== Segment start ==
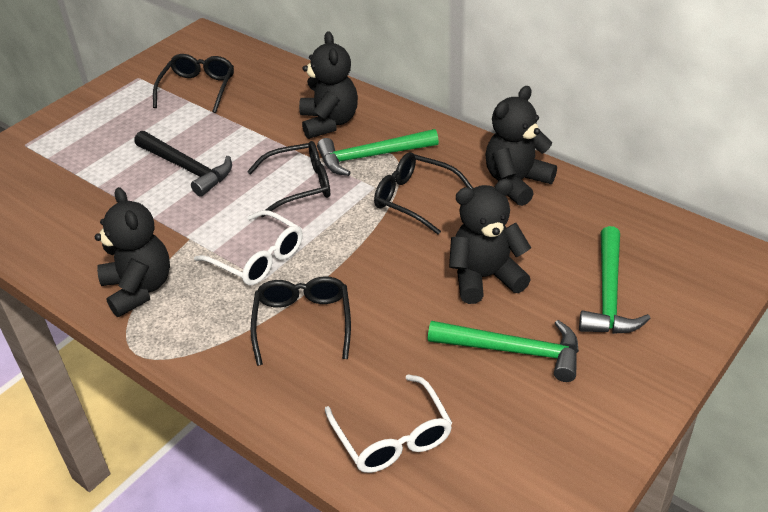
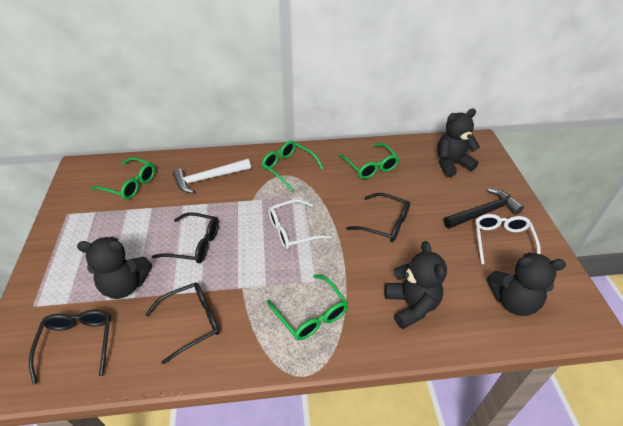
green glasses: 0 -> 4
green hammer: 3 -> 0
white hammer: 0 -> 1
== Segment end ==
- WHAT THIS TASK INVOLVES
Once the pictures are removed, repeat all of the data above exactly.

- RESULT OF THIS EXERCISE
green glasses: 0 -> 4
green hammer: 3 -> 0
white hammer: 0 -> 1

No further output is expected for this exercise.